**Exercise**
Would you write out the full listing exactly, without any pictures?

*-*-*

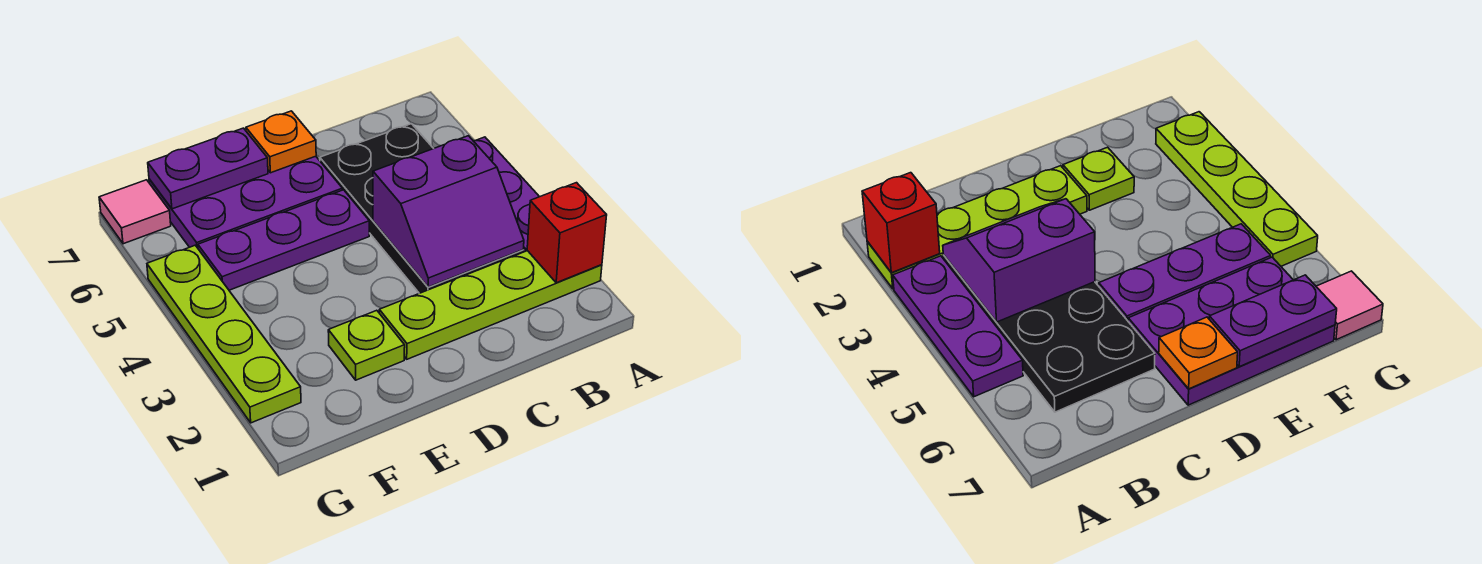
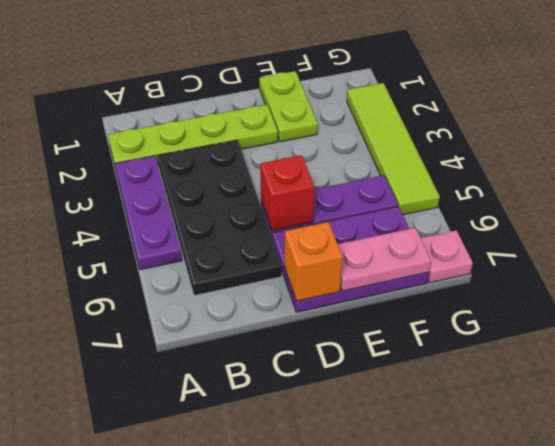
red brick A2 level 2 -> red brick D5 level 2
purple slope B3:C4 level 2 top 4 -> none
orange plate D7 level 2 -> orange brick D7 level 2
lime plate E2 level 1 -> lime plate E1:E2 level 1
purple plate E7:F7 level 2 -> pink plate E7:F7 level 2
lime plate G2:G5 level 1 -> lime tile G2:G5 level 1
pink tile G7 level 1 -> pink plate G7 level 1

*-*-*

**Exercise result**
red brick A2 level 2 -> red brick D5 level 2
purple slope B3:C4 level 2 top 4 -> none
orange plate D7 level 2 -> orange brick D7 level 2
lime plate E2 level 1 -> lime plate E1:E2 level 1
purple plate E7:F7 level 2 -> pink plate E7:F7 level 2
lime plate G2:G5 level 1 -> lime tile G2:G5 level 1
pink tile G7 level 1 -> pink plate G7 level 1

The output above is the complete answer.